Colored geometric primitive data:
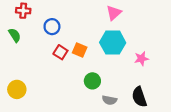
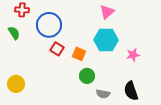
blue circle: (52, 27) -> (49, 25), size x1.6
orange square: (80, 50) -> (79, 54), moved

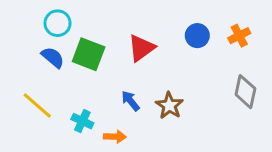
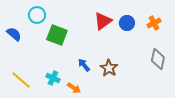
red triangle: (141, 48) -> (103, 21), moved
blue semicircle: (53, 57) -> (14, 34), moved
yellow line: (37, 106) -> (21, 80), moved
orange arrow: (115, 137) -> (74, 88), turned 32

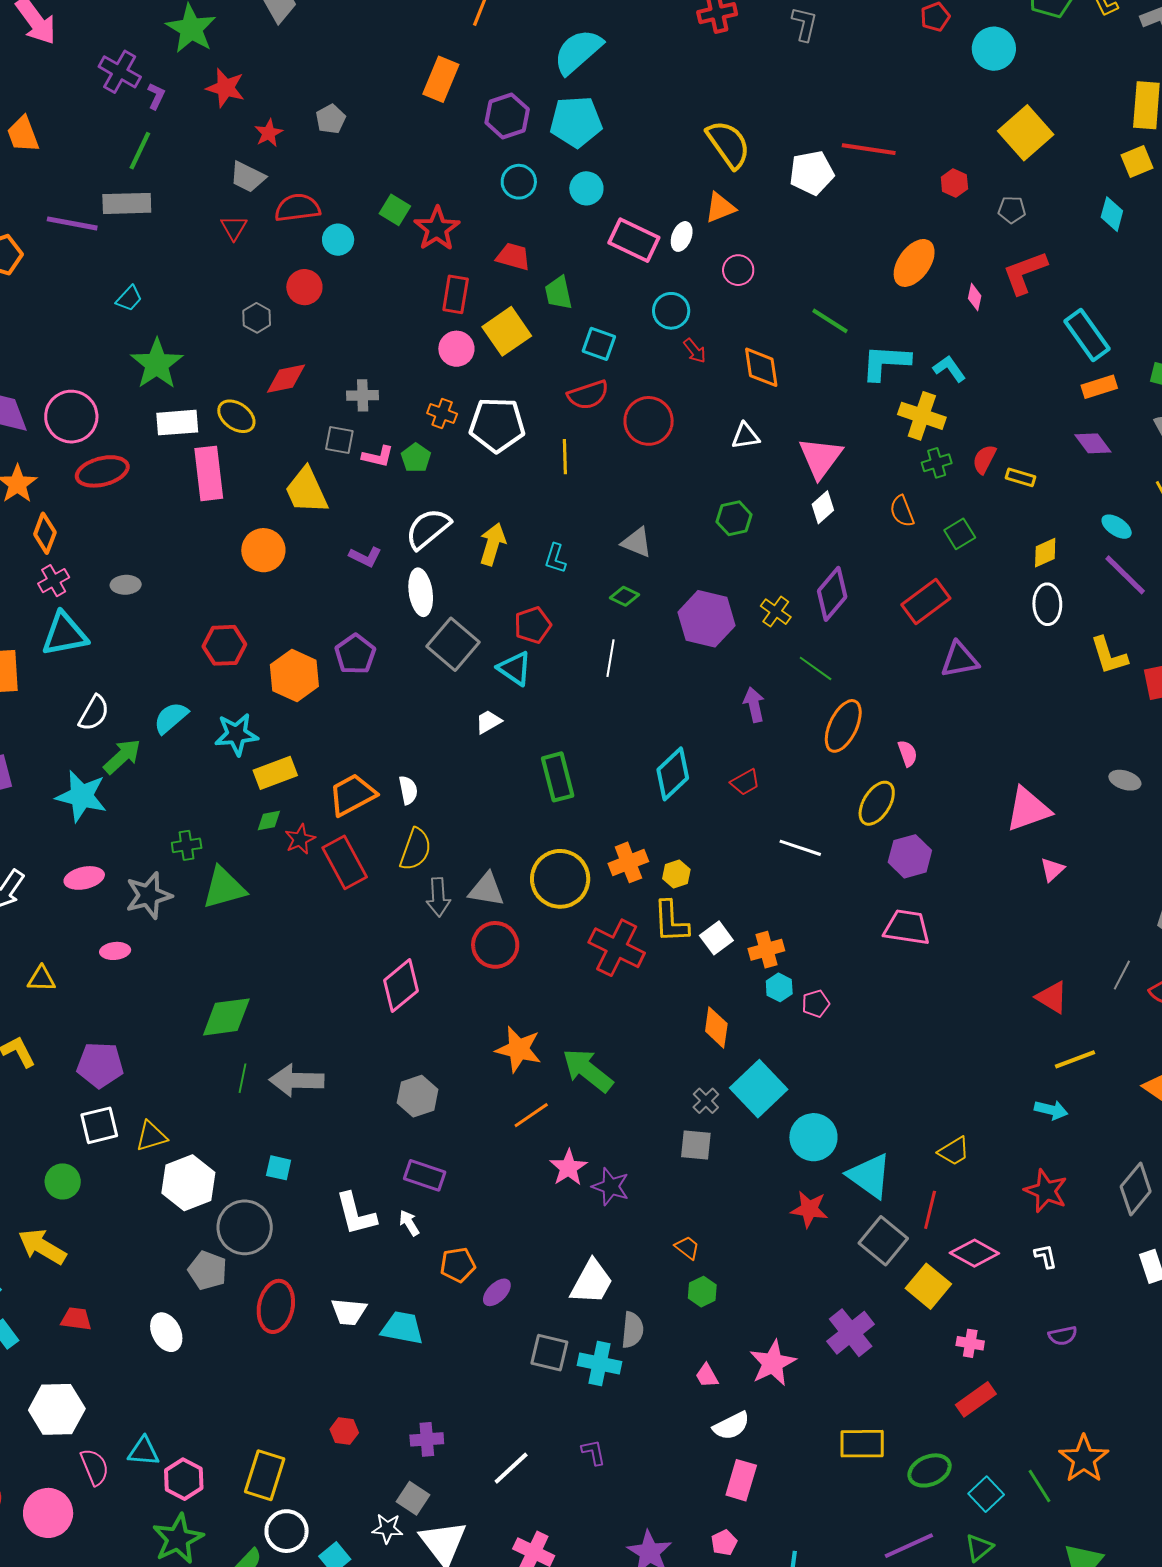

*Work task:*
All of the entries must be reproduced exactly, apart from the pictures, which are to be dropped.

*Exercise result:*
blue circle: (52, 27) -> (49, 25), size x1.6
orange square: (80, 50) -> (79, 54), moved

red triangle: (141, 48) -> (103, 21), moved
blue semicircle: (53, 57) -> (14, 34), moved
yellow line: (37, 106) -> (21, 80), moved
orange arrow: (115, 137) -> (74, 88), turned 32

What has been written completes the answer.